• Exercise prompt: Everything from the line with "(491, 413) = (477, 217): purple" to the end of the entries should be set down exactly, except the pictures.

• Dataset content:
+++++

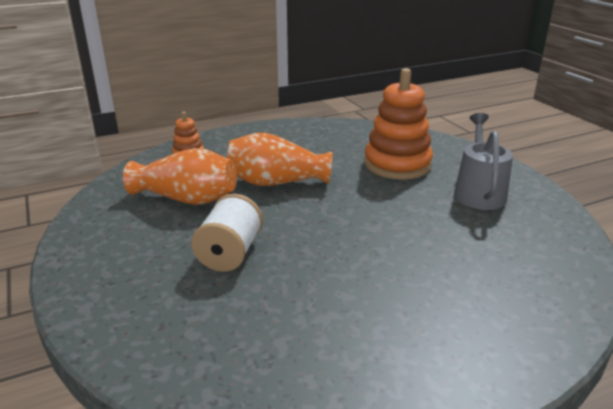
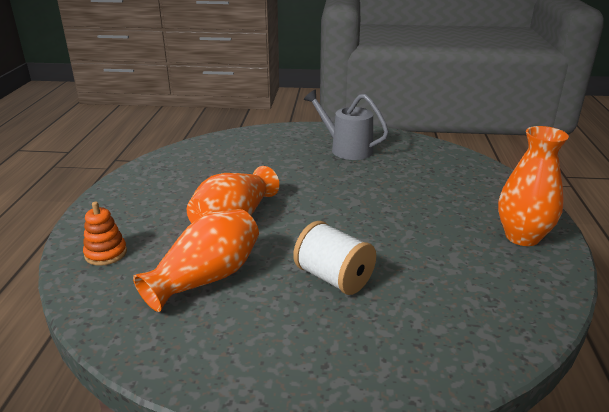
camera: 60 degrees left, 0 degrees up
(397, 164) = (271, 160): orange stacking toy -> none
(427, 363) = (522, 237): none -> orange vase

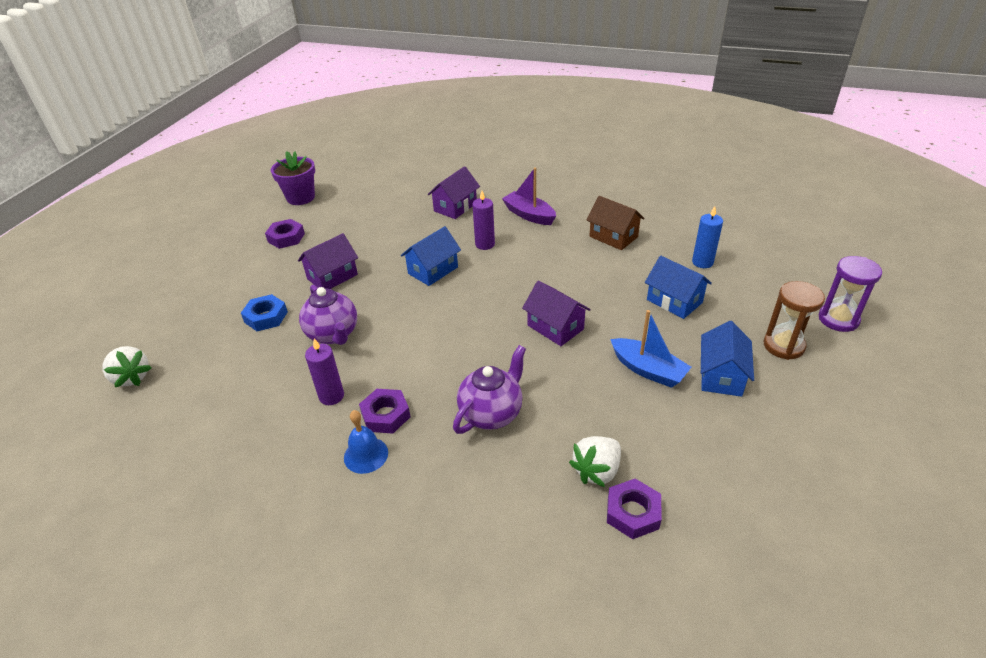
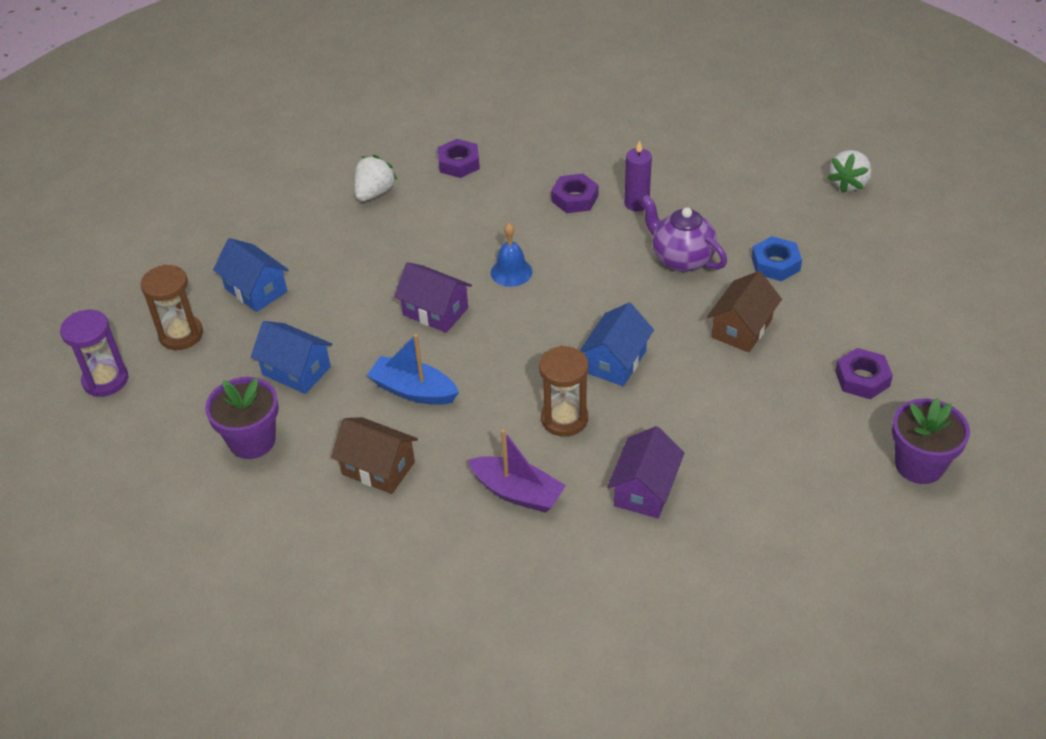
camera: 165 degrees right, 5 degrees up
(132, 377) = (849, 183): white strawberry -> white strawberry turned 90 degrees counterclockwise
(332, 277) = (741, 328): purple house -> brown house
(366, 455) = (573, 169): blue bell -> blue bell (511, 272)
(485, 244) = (564, 419): purple candle -> brown hourglass
(491, 413) = (477, 217): purple teapot -> none
(632, 513) = (344, 173): purple nut -> purple nut (459, 163)
(648, 370) = (330, 282): blue boat -> blue boat (413, 390)
(702, 262) = (252, 441): blue candle -> purple flower pot
(721, 376) = (256, 290): blue house -> blue house turned 45 degrees counterclockwise

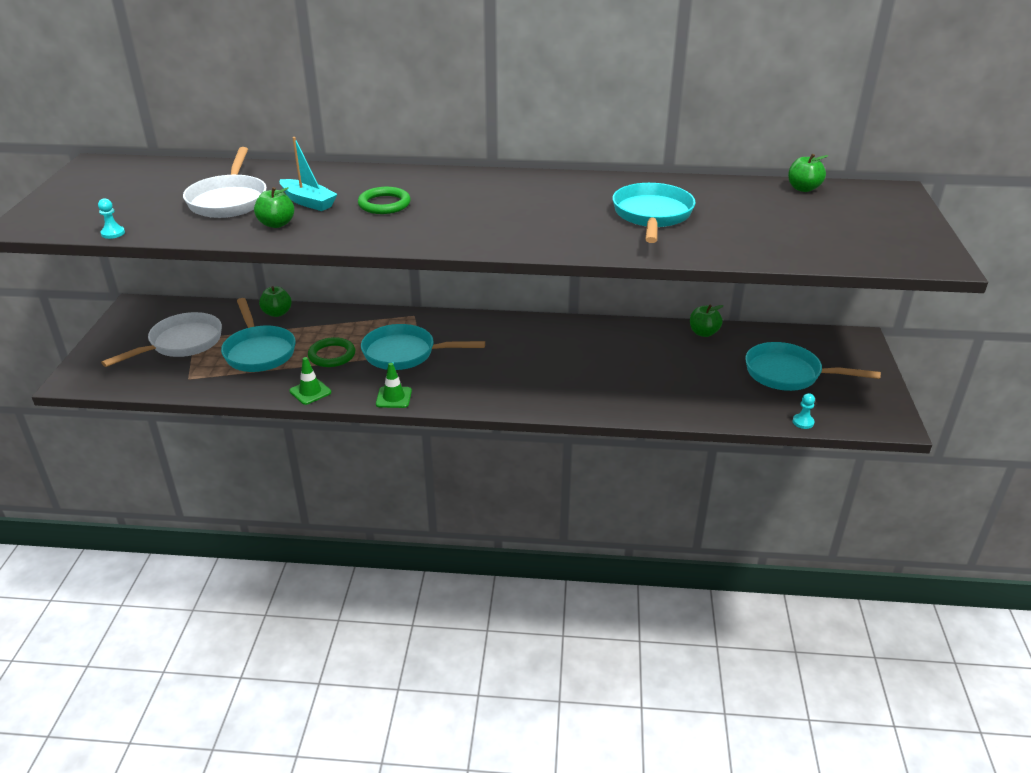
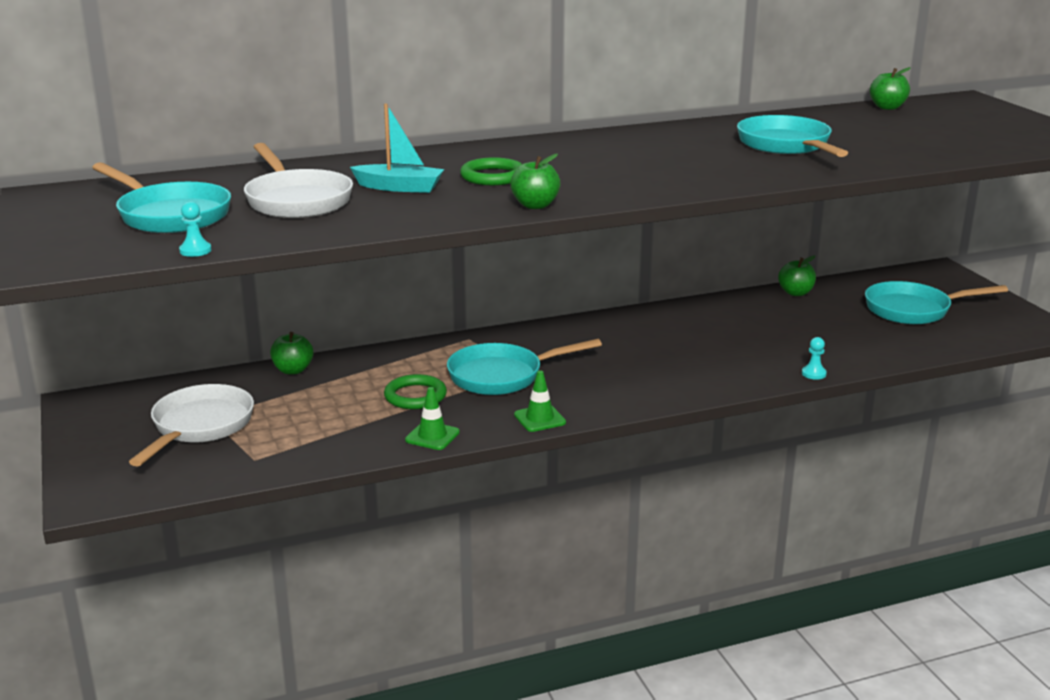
camera: 25 degrees left, 10 degrees down
(259, 351) = (316, 412): turquoise pan -> turquoise pan (170, 215)
(276, 224) = (395, 211): green apple -> green apple (535, 205)
(803, 422) = (971, 345): turquoise pawn -> turquoise pawn (813, 374)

+++++

• Exercise answer:
(491, 413) = (477, 217): purple teapot -> none
(632, 513) = (344, 173): purple nut -> purple nut (459, 163)
(648, 370) = (330, 282): blue boat -> blue boat (413, 390)
(702, 262) = (252, 441): blue candle -> purple flower pot
(721, 376) = (256, 290): blue house -> blue house turned 45 degrees counterclockwise

camera: 25 degrees left, 10 degrees down
(259, 351) = (316, 412): turquoise pan -> turquoise pan (170, 215)
(276, 224) = (395, 211): green apple -> green apple (535, 205)
(803, 422) = (971, 345): turquoise pawn -> turquoise pawn (813, 374)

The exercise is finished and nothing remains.